- **To do**: Print exactly the lines below between the line containing "camera: 165 degrees left, 5 degrees down" and the line containing "black tape [353,126,400,160]", counting both of those lines. Leave pictures out.

[Recorded data]
::::::::

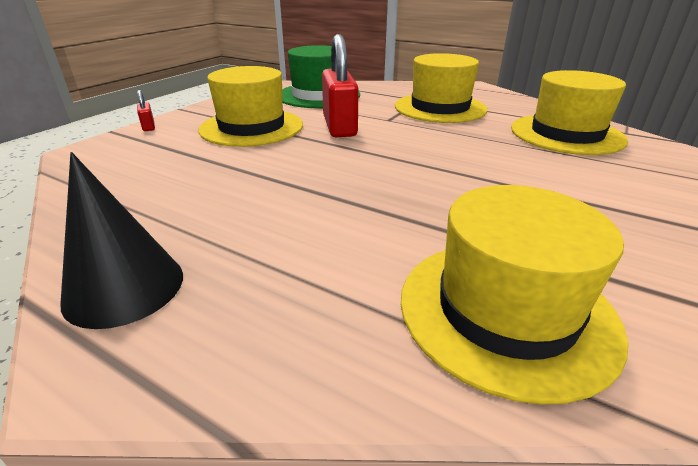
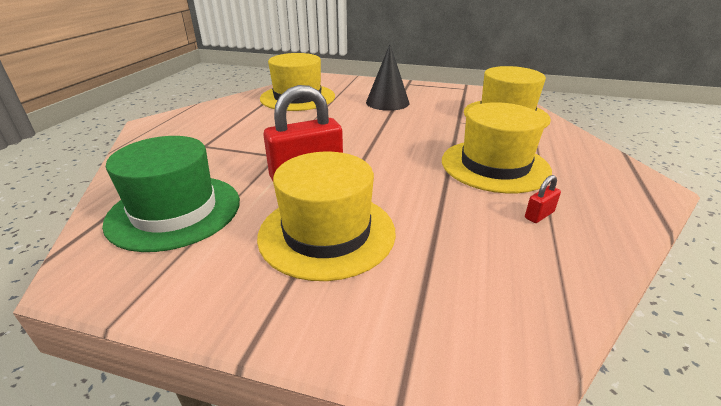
camera: 105 degrees left, 0 degrees up
black cone [61,152,183,329] -> black cone moved to [366,44,409,111]
red padlock [137,90,155,131] -> red padlock moved to [525,175,561,223]
yellow hat [395,53,487,123] -> yellow hat moved to [442,102,552,193]

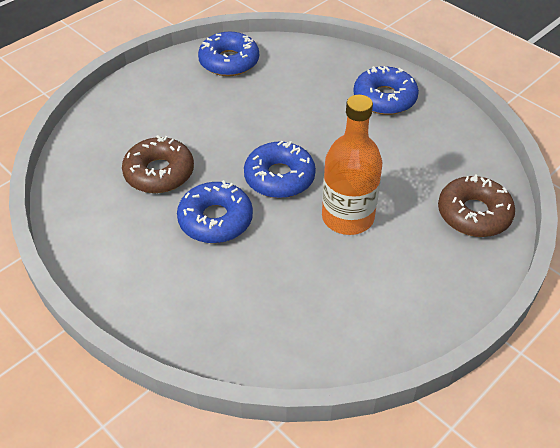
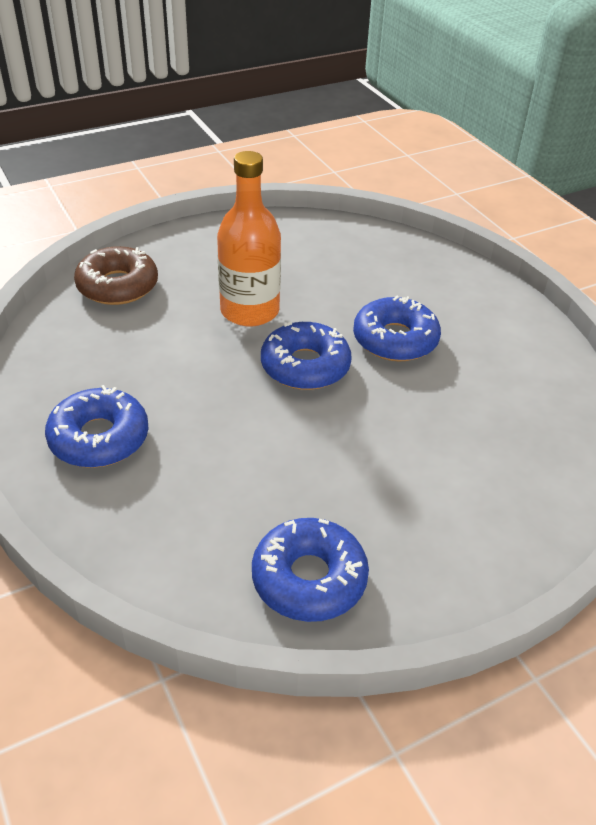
camera: 165 degrees left, 5 degrees down
brown donut [122,135,194,193] -> none

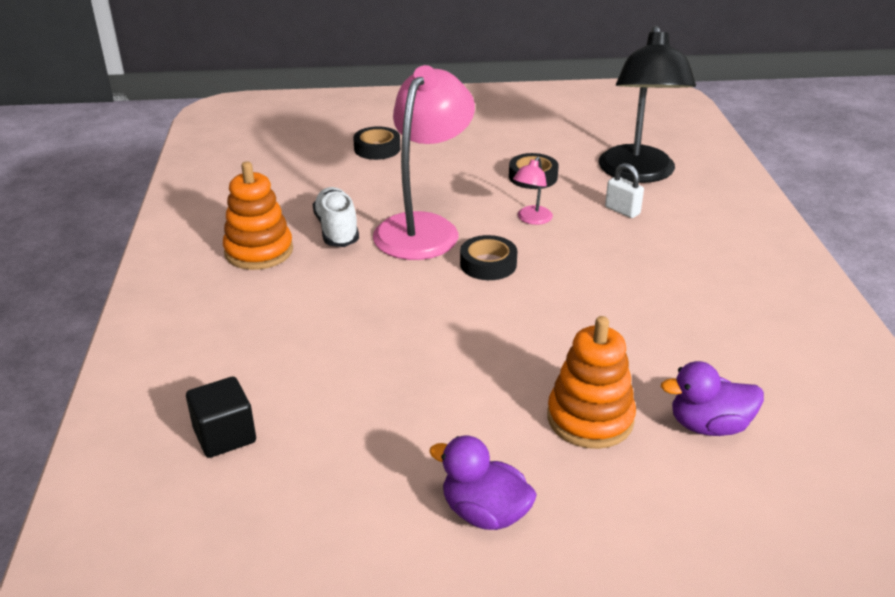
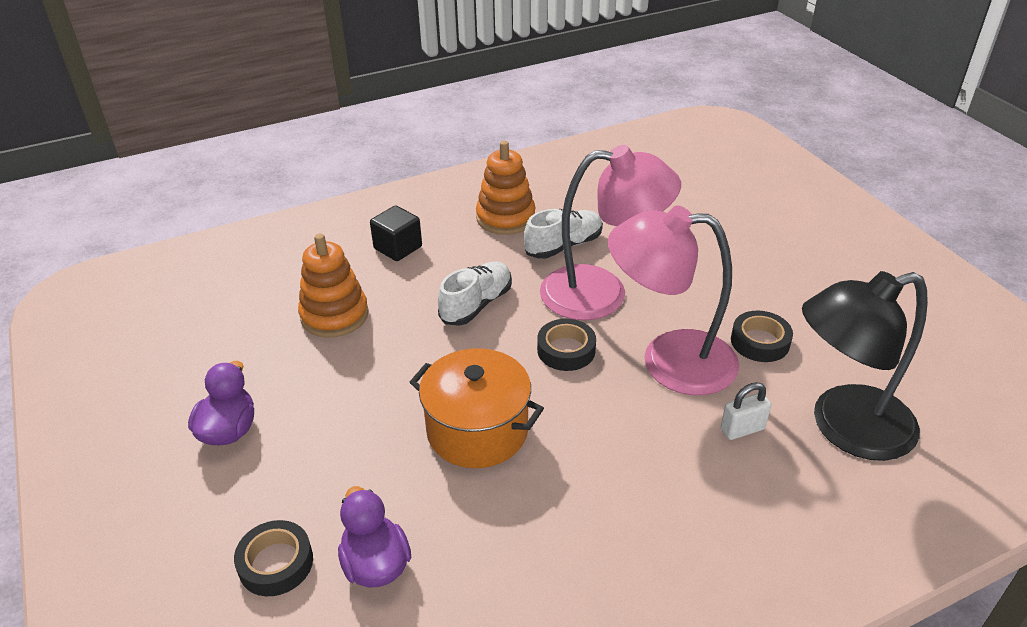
camera: 70 degrees right, 5 degrees up
black cube [186,377,256,458] -> black cube moved to [370,205,422,261]
black tape [353,126,400,160] -> black tape moved to [234,520,313,596]
pink lamp [513,157,553,225] -> pink lamp [608,205,739,395], size x2.36
orange stacking toy [547,316,636,449] -> orange stacking toy moved to [298,233,369,338]
white padlock [605,163,644,218] -> white padlock turned 45 degrees clockwise [721,382,771,440]
none -> orange pot [409,348,544,468]
none -> white shoe [438,261,512,326]

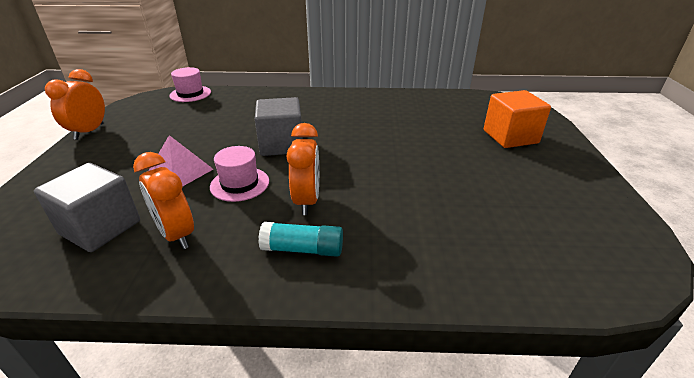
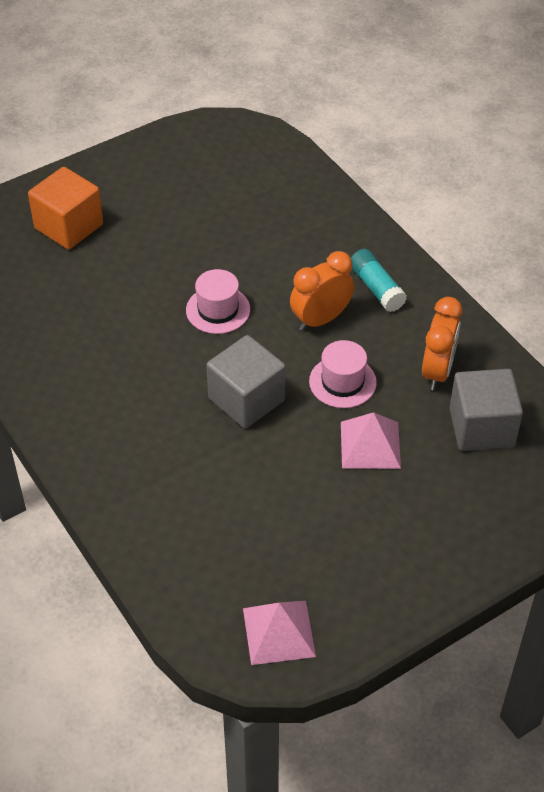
camera: 125 degrees left, 15 degrees up
orange clock [45,69,105,140] -> none
pink hat [169,67,211,102] -> pink hat moved to [186,269,250,334]
none -> pink pyramid [243,601,316,665]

::::::::

- **Task answer**:
camera: 165 degrees left, 5 degrees down
brown donut [122,135,194,193] -> none

camera: 70 degrees right, 5 degrees up
black cube [186,377,256,458] -> black cube moved to [370,205,422,261]
black tape [353,126,400,160] -> black tape moved to [234,520,313,596]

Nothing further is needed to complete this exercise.